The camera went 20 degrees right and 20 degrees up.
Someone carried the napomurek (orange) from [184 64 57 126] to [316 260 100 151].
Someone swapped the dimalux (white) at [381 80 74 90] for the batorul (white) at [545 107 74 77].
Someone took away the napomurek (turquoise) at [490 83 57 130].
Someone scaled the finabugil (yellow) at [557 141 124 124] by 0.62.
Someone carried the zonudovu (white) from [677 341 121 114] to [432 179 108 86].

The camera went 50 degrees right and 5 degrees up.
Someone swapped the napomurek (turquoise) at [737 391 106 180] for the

########################################

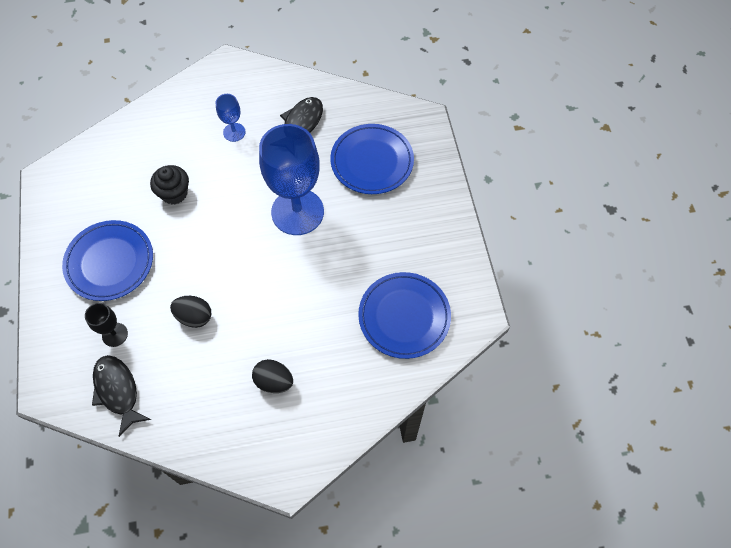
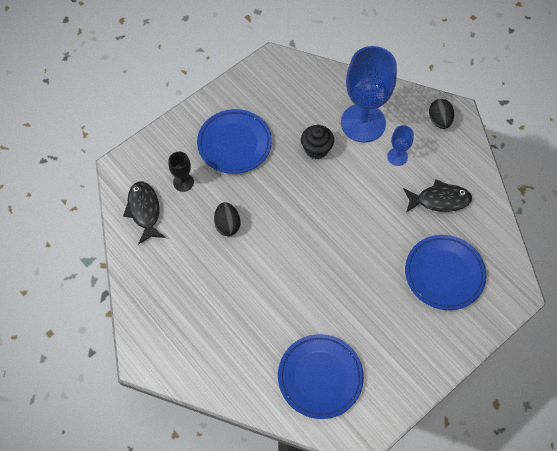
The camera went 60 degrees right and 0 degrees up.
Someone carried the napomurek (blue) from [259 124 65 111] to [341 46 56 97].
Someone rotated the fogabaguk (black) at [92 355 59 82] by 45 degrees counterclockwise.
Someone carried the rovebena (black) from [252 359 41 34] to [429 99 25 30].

########################################

**REQUIRED WORK**
Considering only the material above, set down every line from the one with "Someone took away" to the one with "Someone scaled the", inclusive, exactly as written.

**OUTPUT FOR THIS TASK**
Someone took away the napomurek (turquoise) at [490 83 57 130].
Someone scaled the finabugil (yellow) at [557 141 124 124] by 0.62.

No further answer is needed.